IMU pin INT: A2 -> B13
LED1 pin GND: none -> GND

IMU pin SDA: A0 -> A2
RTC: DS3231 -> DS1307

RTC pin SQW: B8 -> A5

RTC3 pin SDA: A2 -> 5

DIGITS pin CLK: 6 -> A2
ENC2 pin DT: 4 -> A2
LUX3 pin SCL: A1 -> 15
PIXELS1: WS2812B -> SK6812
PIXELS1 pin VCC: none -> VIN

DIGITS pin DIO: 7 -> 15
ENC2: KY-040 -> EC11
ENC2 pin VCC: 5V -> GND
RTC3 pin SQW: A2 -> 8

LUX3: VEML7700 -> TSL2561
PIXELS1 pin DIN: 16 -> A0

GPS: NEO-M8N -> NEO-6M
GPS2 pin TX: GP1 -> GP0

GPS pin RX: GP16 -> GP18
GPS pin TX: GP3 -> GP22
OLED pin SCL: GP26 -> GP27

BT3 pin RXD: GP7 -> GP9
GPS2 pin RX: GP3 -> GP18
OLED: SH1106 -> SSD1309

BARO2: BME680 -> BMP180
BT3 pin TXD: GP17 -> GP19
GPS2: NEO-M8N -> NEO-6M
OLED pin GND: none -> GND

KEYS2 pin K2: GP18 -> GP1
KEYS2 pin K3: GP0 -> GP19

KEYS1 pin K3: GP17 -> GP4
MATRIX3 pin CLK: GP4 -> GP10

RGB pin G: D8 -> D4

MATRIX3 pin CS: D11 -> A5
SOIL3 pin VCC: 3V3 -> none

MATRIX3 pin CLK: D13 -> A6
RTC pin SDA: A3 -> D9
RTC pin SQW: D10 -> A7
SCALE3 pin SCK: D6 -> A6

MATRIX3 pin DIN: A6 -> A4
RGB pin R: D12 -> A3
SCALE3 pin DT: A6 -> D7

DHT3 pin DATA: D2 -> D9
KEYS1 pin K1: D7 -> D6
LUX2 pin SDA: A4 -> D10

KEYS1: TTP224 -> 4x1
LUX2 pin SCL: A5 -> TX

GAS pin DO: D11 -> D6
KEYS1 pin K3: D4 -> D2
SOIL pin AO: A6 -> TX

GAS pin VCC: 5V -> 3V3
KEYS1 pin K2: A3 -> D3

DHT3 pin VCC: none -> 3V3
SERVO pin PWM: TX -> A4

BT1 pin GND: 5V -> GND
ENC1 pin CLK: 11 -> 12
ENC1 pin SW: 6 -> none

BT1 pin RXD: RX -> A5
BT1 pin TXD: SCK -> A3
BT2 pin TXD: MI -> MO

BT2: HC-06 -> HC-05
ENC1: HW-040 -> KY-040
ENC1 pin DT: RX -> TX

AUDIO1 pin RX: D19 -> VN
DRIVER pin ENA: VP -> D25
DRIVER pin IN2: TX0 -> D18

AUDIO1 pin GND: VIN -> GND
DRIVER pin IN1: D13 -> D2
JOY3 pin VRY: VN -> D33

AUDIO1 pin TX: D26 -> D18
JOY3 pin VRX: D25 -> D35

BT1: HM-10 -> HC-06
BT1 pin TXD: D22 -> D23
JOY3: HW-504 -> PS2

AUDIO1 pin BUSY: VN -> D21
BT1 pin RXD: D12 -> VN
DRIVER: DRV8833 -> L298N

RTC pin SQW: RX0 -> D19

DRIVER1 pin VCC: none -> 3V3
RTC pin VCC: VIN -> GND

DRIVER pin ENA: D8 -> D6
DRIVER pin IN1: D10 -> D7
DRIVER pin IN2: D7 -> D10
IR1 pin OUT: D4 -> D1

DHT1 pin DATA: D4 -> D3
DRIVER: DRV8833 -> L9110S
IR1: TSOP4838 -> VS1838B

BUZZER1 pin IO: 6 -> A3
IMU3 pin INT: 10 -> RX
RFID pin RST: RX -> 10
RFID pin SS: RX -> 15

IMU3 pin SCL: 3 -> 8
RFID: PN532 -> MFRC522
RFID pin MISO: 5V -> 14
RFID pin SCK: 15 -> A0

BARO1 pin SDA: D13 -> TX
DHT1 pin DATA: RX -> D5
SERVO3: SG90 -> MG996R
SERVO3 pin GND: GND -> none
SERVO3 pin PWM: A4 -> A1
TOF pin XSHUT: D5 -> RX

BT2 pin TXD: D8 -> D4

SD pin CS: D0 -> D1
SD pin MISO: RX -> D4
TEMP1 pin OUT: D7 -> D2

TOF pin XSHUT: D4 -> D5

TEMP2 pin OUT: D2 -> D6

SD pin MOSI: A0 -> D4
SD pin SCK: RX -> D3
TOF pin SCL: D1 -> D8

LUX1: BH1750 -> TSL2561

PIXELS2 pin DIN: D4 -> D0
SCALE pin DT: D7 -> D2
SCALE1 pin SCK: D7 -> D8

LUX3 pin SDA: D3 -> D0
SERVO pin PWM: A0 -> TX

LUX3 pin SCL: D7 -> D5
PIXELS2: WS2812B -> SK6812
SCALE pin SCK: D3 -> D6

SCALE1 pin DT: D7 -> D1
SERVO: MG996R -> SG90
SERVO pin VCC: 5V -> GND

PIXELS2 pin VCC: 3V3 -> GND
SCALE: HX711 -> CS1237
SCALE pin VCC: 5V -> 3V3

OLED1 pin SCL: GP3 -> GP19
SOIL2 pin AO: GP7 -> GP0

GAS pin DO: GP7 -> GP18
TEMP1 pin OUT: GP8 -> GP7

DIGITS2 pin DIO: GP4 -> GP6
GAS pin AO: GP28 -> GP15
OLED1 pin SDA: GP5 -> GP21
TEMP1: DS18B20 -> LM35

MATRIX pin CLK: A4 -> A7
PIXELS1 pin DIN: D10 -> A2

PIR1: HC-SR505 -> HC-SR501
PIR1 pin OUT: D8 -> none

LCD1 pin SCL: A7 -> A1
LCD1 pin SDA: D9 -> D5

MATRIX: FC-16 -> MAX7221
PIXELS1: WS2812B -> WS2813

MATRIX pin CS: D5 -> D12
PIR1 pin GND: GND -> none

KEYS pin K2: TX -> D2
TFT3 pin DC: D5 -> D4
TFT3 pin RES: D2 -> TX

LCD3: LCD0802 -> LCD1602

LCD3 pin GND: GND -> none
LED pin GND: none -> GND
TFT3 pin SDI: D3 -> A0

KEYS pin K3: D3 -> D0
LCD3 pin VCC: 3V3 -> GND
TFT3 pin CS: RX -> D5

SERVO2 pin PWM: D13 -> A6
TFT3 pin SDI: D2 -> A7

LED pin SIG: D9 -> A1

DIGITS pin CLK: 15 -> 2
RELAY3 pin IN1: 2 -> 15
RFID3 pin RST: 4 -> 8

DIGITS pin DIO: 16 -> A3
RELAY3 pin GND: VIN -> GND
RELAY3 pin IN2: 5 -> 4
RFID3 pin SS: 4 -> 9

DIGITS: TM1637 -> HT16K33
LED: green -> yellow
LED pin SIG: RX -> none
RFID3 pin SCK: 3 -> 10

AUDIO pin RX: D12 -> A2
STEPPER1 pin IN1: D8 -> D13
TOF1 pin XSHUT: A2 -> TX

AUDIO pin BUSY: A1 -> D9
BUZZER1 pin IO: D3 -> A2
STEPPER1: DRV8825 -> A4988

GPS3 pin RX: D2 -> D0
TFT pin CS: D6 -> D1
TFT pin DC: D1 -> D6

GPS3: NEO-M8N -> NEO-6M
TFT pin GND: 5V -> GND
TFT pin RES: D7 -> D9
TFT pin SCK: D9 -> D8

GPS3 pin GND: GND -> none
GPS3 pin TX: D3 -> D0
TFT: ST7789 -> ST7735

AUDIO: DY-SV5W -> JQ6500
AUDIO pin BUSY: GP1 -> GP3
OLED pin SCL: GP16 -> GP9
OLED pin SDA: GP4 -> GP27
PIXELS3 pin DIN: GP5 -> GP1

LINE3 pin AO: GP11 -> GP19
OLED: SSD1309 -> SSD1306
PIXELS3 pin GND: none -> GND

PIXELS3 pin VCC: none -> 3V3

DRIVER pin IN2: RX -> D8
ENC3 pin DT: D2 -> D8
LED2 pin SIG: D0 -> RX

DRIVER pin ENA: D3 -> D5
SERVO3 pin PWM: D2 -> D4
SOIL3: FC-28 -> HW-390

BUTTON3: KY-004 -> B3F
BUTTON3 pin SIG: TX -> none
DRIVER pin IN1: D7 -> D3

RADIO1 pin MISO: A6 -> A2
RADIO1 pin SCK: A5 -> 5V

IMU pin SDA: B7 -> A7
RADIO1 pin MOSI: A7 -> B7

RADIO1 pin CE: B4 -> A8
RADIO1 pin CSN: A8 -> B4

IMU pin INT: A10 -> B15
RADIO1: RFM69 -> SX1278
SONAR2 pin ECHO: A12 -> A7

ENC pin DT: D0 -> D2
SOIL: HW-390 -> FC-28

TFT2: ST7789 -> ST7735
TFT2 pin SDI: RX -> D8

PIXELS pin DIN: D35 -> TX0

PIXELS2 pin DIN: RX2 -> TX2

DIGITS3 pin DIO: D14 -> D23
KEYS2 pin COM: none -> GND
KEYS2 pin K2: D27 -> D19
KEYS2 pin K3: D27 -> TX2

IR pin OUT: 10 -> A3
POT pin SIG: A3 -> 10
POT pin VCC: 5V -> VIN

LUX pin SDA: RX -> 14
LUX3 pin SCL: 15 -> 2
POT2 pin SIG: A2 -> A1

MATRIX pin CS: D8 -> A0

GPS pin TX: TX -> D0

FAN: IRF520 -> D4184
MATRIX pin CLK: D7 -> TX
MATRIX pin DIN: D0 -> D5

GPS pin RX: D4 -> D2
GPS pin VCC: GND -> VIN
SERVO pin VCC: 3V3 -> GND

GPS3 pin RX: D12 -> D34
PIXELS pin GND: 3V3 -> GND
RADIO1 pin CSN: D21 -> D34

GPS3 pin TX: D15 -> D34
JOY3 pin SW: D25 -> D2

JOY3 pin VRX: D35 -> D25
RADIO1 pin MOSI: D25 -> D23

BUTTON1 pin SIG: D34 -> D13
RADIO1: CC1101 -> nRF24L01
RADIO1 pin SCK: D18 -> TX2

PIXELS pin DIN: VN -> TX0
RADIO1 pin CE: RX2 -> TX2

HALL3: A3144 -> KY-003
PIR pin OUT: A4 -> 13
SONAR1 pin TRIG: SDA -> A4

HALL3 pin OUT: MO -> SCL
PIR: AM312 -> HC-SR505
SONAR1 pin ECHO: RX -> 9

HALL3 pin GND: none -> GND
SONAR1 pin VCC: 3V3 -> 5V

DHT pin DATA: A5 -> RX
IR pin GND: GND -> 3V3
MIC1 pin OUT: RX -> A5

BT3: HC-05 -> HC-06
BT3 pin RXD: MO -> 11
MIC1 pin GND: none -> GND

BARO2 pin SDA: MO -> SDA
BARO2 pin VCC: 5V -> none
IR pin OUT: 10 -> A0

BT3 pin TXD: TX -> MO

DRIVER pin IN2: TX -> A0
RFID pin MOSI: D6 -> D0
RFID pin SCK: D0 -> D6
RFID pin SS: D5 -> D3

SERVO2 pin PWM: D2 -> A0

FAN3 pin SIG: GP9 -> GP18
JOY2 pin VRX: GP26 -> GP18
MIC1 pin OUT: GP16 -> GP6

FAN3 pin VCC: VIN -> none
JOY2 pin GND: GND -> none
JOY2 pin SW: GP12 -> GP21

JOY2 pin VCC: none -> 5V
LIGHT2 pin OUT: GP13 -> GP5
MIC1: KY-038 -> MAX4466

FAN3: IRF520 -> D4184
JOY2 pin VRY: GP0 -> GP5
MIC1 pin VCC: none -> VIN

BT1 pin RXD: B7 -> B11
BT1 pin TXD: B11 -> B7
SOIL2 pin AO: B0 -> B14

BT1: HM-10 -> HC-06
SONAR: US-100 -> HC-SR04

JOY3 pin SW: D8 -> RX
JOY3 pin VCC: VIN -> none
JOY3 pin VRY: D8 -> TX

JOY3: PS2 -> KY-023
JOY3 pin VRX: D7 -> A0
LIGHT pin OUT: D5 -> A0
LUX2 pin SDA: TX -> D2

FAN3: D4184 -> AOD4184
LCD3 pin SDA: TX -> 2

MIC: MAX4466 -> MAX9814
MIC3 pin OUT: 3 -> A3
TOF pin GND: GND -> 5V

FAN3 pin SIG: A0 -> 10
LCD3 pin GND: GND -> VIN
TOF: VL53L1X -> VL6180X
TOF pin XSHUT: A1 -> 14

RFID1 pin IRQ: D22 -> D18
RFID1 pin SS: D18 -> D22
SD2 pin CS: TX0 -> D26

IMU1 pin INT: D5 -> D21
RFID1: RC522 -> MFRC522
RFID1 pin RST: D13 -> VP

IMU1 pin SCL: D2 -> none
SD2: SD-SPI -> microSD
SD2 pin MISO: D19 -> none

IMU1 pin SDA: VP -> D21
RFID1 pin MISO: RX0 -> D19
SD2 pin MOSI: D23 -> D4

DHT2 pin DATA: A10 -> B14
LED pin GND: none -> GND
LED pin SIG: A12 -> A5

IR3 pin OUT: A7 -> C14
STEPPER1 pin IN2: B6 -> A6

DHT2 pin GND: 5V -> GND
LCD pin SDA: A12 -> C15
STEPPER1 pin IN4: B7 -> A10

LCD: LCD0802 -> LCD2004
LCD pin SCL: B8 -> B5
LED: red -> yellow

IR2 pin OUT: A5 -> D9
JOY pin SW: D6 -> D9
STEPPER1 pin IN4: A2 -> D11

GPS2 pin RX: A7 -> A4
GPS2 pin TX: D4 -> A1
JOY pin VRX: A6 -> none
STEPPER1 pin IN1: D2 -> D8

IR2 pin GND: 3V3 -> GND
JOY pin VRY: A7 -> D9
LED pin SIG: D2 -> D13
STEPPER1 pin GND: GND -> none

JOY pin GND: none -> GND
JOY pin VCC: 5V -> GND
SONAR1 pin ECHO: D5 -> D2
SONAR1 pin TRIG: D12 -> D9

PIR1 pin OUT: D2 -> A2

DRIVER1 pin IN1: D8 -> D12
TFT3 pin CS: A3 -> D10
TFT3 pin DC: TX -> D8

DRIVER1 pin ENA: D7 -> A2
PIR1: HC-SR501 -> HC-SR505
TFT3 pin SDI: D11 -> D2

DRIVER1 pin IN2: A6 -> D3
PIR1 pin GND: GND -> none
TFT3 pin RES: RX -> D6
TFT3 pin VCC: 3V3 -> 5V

****************

▸ ASSIGNMENT:
Please give the number of lines in the data above that include the string "MISO", and nothing else.

▸ SOLUTION TO THIS PROBLEM:
5